▶ _Aim of the exercise_
Pull out every line below that holds the word "brick".

================

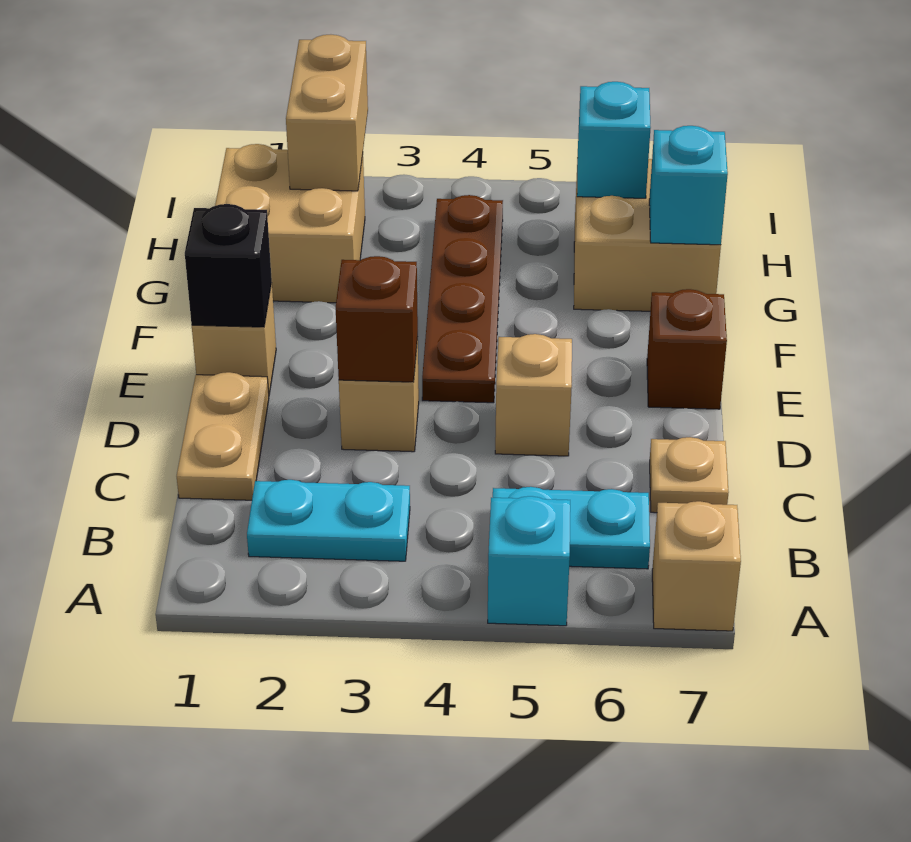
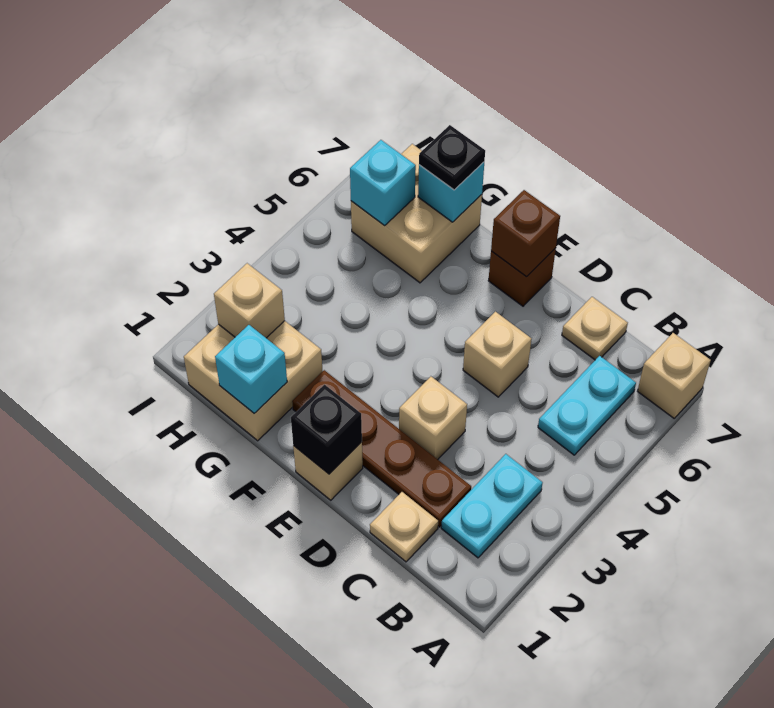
cyan brick A5 level 1 -> cyan brick G1 level 2
tan plate C1:D1 level 1 -> tan plate C1 level 1
brown brick D3 level 2 -> brown brick E7 level 2
brown plate E4:H4 level 1 -> brown plate C2:F2 level 1
none -> black plate G7 level 3
tan brick H2:I2 level 2 -> tan brick H2 level 2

================

▶ _Output for this task_
cyan brick A5 level 1 -> cyan brick G1 level 2
brown brick D3 level 2 -> brown brick E7 level 2
tan brick H2:I2 level 2 -> tan brick H2 level 2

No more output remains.